(Data supplied)
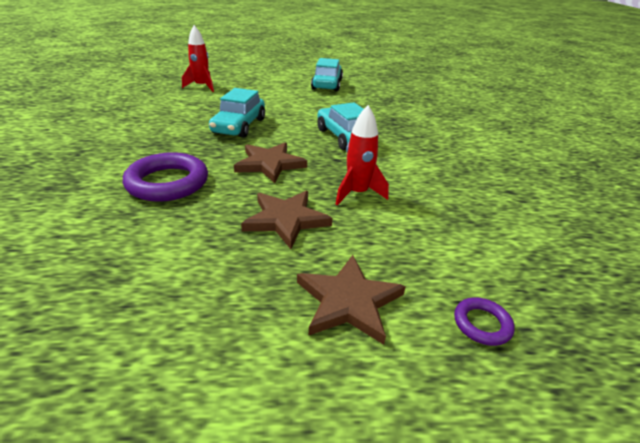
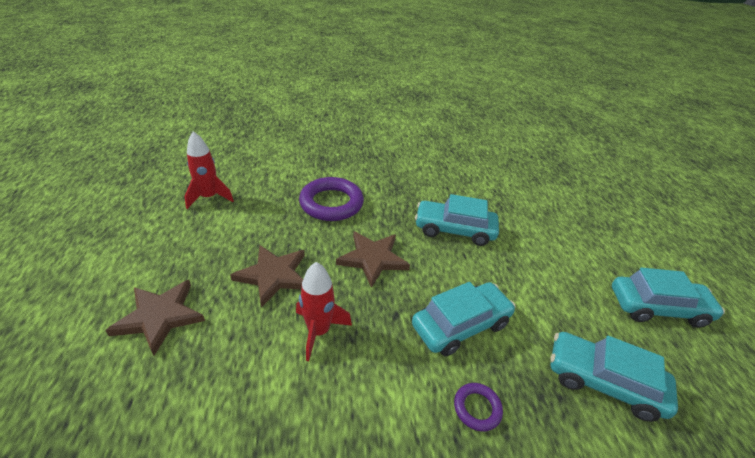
camera: 85 degrees right, 5 degrees up
red rocket [182,25,214,92] -> red rocket moved to [184,131,234,209]
purple ring [454,297,515,346] -> purple ring moved to [454,383,503,432]
none -> turquoise car [550,332,678,422]

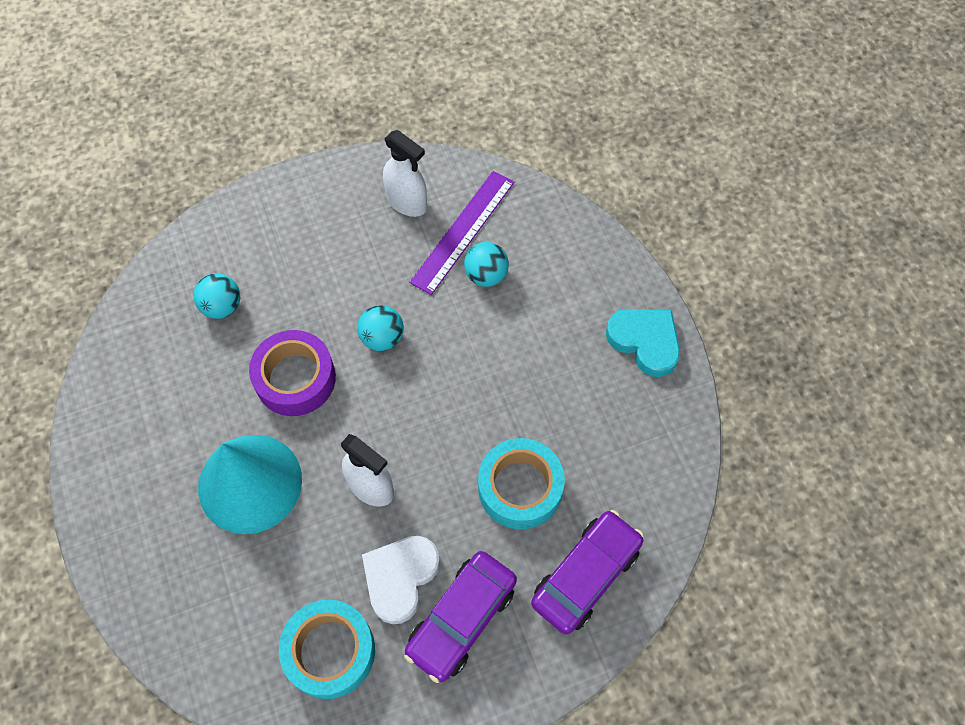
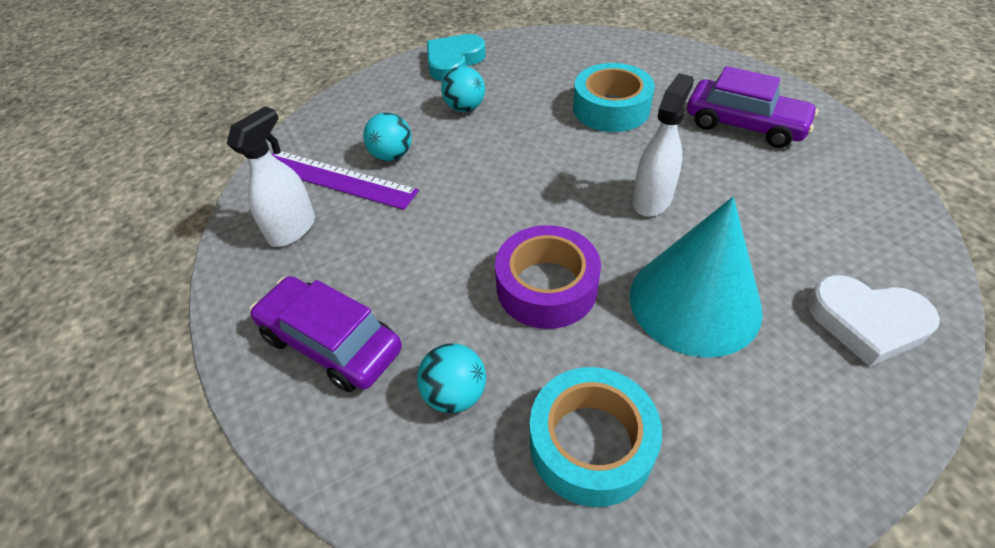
camera: 95 degrees left, 15 degrees down
turquoise tape [279,600,375,699] -> turquoise tape moved to [530,367,662,507]
turquoise ball [357,305,404,351] -> turquoise ball moved to [441,66,485,112]
white heart [362,536,440,624] -> white heart moved to [808,275,940,366]
purple car [531,510,644,634] -> purple car moved to [250,276,402,392]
(End Data supplied)
● What you should do
Output all of the listing above, exactly as given, but without its pictures.

● Written solution
camera: 85 degrees right, 5 degrees up
red rocket [182,25,214,92] -> red rocket moved to [184,131,234,209]
purple ring [454,297,515,346] -> purple ring moved to [454,383,503,432]
none -> turquoise car [550,332,678,422]

camera: 95 degrees left, 15 degrees down
turquoise tape [279,600,375,699] -> turquoise tape moved to [530,367,662,507]
turquoise ball [357,305,404,351] -> turquoise ball moved to [441,66,485,112]
white heart [362,536,440,624] -> white heart moved to [808,275,940,366]
purple car [531,510,644,634] -> purple car moved to [250,276,402,392]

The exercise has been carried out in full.